• **Task item**
Each line in these records that contains "grey" counts once. Give the number only.

• **Material for this task**
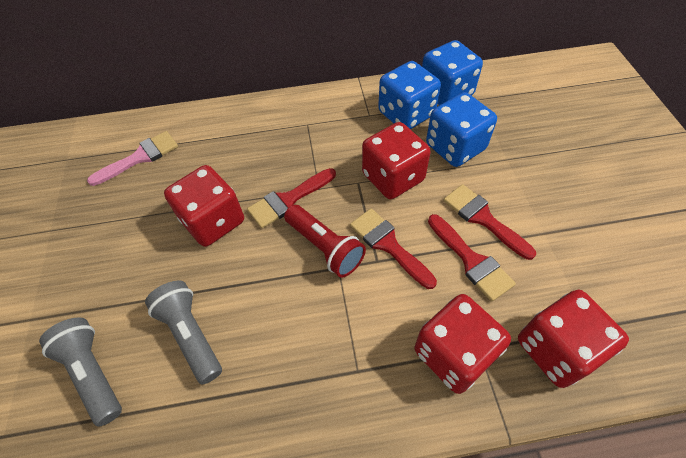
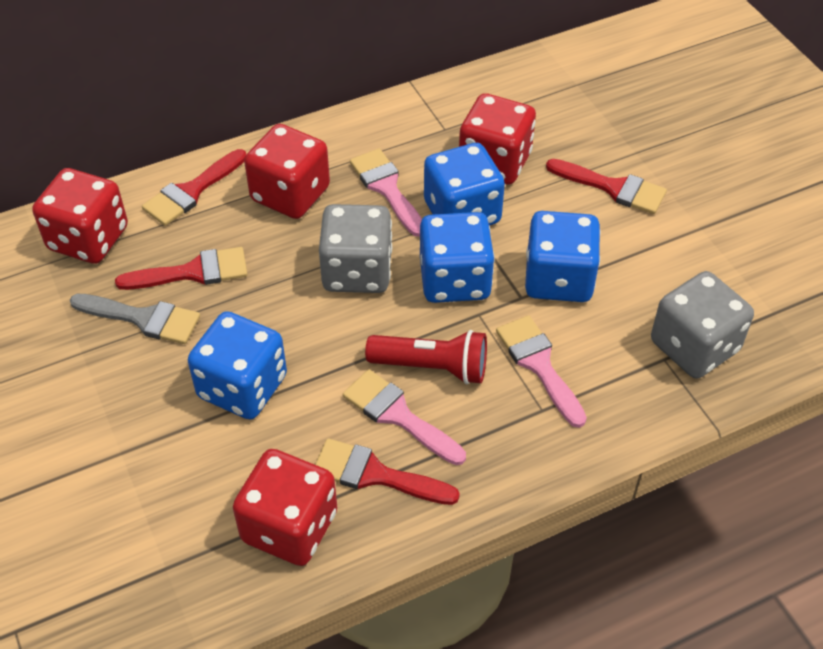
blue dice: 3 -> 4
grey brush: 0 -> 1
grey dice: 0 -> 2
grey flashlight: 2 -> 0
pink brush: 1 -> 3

* * *

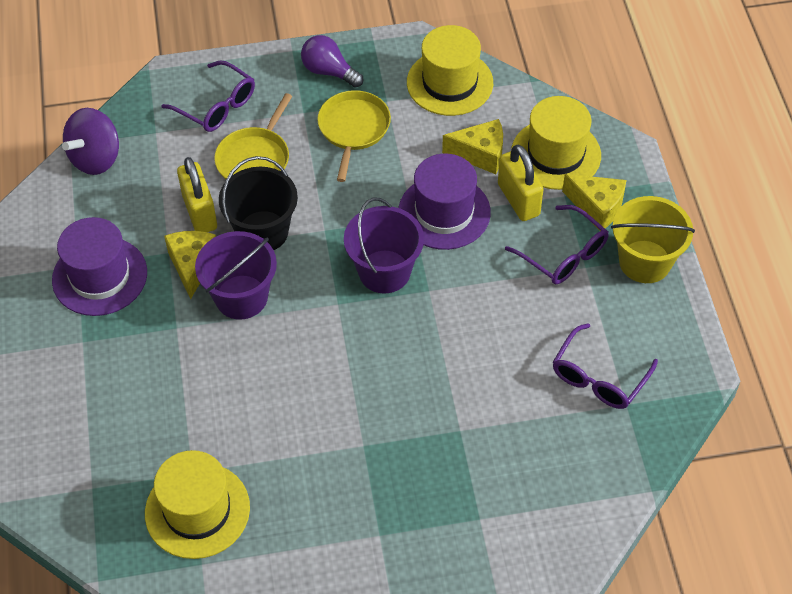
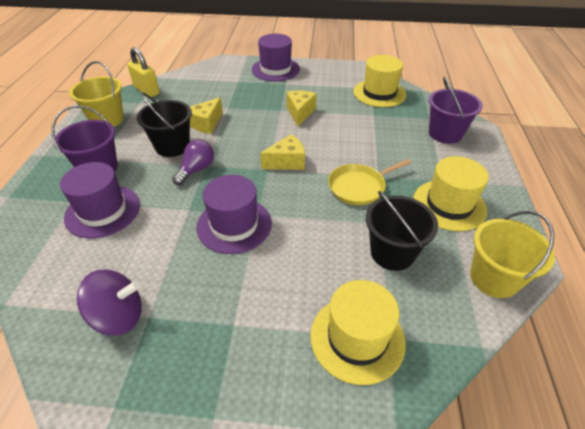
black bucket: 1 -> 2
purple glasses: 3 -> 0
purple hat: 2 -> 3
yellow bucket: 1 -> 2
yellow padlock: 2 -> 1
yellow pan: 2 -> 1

...

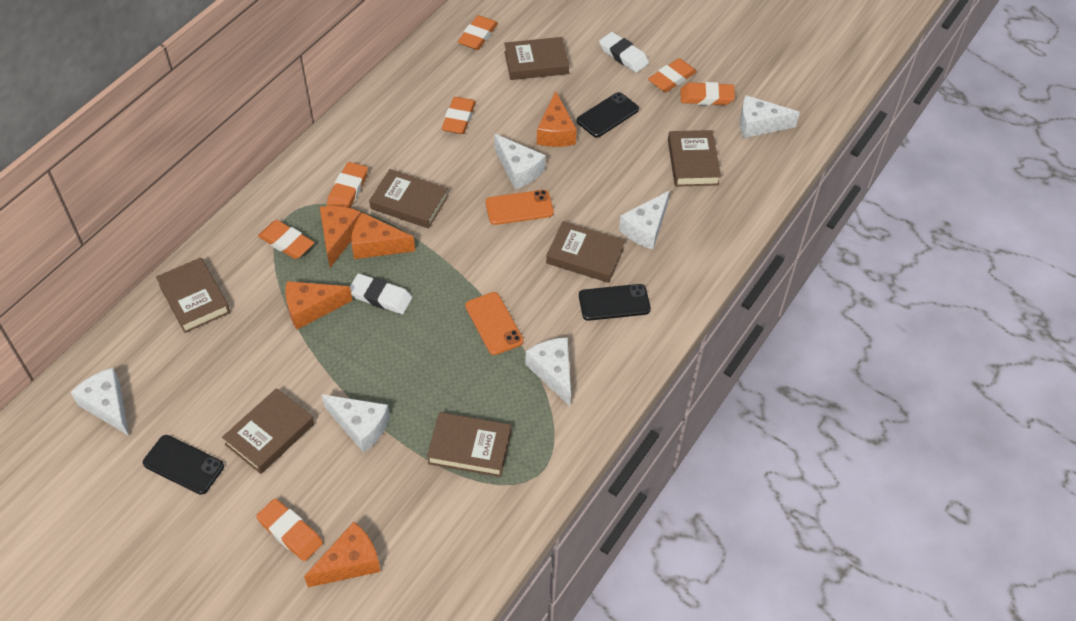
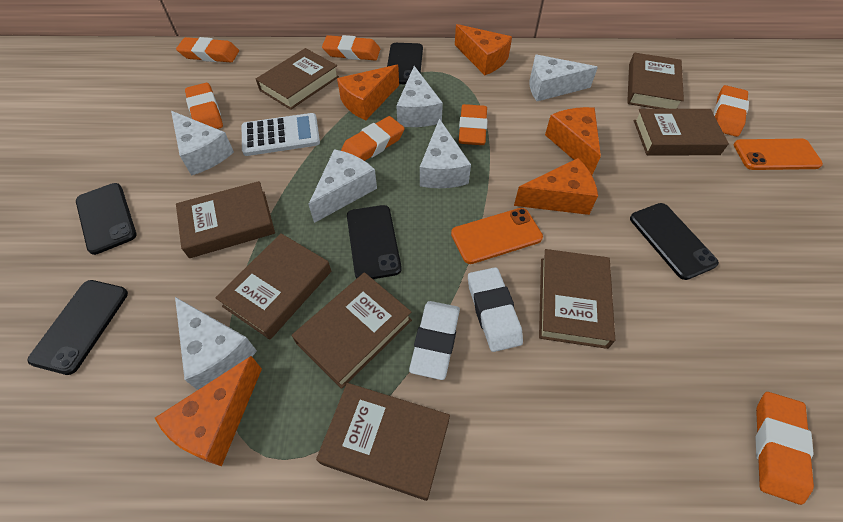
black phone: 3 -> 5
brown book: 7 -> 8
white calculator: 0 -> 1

• **Solution to the problem**
3